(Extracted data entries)
***

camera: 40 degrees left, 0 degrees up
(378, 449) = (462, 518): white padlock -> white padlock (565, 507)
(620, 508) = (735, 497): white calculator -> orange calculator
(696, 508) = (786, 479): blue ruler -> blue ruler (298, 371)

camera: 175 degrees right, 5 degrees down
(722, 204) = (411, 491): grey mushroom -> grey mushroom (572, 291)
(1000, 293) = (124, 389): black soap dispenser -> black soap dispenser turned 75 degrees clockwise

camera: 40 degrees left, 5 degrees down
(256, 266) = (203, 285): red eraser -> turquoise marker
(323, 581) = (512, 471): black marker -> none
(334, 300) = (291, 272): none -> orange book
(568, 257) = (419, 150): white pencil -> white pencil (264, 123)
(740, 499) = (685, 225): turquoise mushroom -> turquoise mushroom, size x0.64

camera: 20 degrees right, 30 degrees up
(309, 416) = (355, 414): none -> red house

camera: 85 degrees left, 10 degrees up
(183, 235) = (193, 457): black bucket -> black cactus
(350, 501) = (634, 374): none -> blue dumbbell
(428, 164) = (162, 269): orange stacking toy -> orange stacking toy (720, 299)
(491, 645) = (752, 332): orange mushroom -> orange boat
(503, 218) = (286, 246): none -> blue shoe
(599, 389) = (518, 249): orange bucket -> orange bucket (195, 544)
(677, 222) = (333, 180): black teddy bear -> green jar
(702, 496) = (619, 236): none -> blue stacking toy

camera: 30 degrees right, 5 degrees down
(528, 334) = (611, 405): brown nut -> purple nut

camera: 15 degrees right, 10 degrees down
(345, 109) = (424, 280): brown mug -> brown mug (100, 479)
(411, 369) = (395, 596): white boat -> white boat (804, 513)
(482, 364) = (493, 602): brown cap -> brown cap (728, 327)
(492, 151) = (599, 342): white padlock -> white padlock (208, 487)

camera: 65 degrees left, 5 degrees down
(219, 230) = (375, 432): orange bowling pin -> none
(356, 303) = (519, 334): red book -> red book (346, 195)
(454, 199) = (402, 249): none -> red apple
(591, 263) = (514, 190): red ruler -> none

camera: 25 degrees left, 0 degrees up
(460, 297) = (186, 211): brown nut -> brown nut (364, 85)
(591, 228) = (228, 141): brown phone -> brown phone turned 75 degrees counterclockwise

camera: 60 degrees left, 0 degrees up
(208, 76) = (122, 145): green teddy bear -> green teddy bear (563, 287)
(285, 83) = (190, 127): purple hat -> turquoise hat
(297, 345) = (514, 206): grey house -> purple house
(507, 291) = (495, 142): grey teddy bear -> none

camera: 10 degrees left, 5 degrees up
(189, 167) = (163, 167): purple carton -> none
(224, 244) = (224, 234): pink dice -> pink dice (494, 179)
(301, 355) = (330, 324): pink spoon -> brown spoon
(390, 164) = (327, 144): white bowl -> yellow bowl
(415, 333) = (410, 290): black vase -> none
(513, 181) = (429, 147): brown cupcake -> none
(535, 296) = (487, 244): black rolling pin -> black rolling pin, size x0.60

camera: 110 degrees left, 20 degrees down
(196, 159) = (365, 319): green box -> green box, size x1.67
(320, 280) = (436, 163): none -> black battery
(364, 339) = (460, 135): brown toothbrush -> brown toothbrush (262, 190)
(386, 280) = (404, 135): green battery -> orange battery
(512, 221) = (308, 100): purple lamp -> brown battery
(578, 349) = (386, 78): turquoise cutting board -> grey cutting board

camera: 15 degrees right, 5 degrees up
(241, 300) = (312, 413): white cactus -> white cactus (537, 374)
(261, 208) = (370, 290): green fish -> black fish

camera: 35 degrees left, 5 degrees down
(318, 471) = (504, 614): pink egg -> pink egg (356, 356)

***

» **What to do**
Would you output every record above exactly as it stands?

» **Answer to the problem**
camera: 40 degrees left, 0 degrees up
(378, 449) = (462, 518): white padlock -> white padlock (565, 507)
(620, 508) = (735, 497): white calculator -> orange calculator
(696, 508) = (786, 479): blue ruler -> blue ruler (298, 371)

camera: 175 degrees right, 5 degrees down
(722, 204) = (411, 491): grey mushroom -> grey mushroom (572, 291)
(1000, 293) = (124, 389): black soap dispenser -> black soap dispenser turned 75 degrees clockwise

camera: 40 degrees left, 5 degrees down
(256, 266) = (203, 285): red eraser -> turquoise marker
(323, 581) = (512, 471): black marker -> none
(334, 300) = (291, 272): none -> orange book
(568, 257) = (419, 150): white pencil -> white pencil (264, 123)
(740, 499) = (685, 225): turquoise mushroom -> turquoise mushroom, size x0.64

camera: 20 degrees right, 30 degrees up
(309, 416) = (355, 414): none -> red house

camera: 85 degrees left, 10 degrees up
(183, 235) = (193, 457): black bucket -> black cactus
(350, 501) = (634, 374): none -> blue dumbbell
(428, 164) = (162, 269): orange stacking toy -> orange stacking toy (720, 299)
(491, 645) = (752, 332): orange mushroom -> orange boat
(503, 218) = (286, 246): none -> blue shoe
(599, 389) = (518, 249): orange bucket -> orange bucket (195, 544)
(677, 222) = (333, 180): black teddy bear -> green jar
(702, 496) = (619, 236): none -> blue stacking toy

camera: 30 degrees right, 5 degrees down
(528, 334) = (611, 405): brown nut -> purple nut

camera: 15 degrees right, 10 degrees down
(345, 109) = (424, 280): brown mug -> brown mug (100, 479)
(411, 369) = (395, 596): white boat -> white boat (804, 513)
(482, 364) = (493, 602): brown cap -> brown cap (728, 327)
(492, 151) = (599, 342): white padlock -> white padlock (208, 487)

camera: 65 degrees left, 5 degrees down
(219, 230) = (375, 432): orange bowling pin -> none
(356, 303) = (519, 334): red book -> red book (346, 195)
(454, 199) = (402, 249): none -> red apple
(591, 263) = (514, 190): red ruler -> none

camera: 25 degrees left, 0 degrees up
(460, 297) = (186, 211): brown nut -> brown nut (364, 85)
(591, 228) = (228, 141): brown phone -> brown phone turned 75 degrees counterclockwise

camera: 60 degrees left, 0 degrees up
(208, 76) = (122, 145): green teddy bear -> green teddy bear (563, 287)
(285, 83) = (190, 127): purple hat -> turquoise hat
(297, 345) = (514, 206): grey house -> purple house
(507, 291) = (495, 142): grey teddy bear -> none

camera: 10 degrees left, 5 degrees up
(189, 167) = (163, 167): purple carton -> none
(224, 244) = (224, 234): pink dice -> pink dice (494, 179)
(301, 355) = (330, 324): pink spoon -> brown spoon
(390, 164) = (327, 144): white bowl -> yellow bowl
(415, 333) = (410, 290): black vase -> none
(513, 181) = (429, 147): brown cupcake -> none
(535, 296) = (487, 244): black rolling pin -> black rolling pin, size x0.60

camera: 110 degrees left, 20 degrees down
(196, 159) = (365, 319): green box -> green box, size x1.67
(320, 280) = (436, 163): none -> black battery
(364, 339) = (460, 135): brown toothbrush -> brown toothbrush (262, 190)
(386, 280) = (404, 135): green battery -> orange battery
(512, 221) = (308, 100): purple lamp -> brown battery
(578, 349) = (386, 78): turquoise cutting board -> grey cutting board

camera: 15 degrees right, 5 degrees up
(241, 300) = (312, 413): white cactus -> white cactus (537, 374)
(261, 208) = (370, 290): green fish -> black fish

camera: 35 degrees left, 5 degrees down
(318, 471) = (504, 614): pink egg -> pink egg (356, 356)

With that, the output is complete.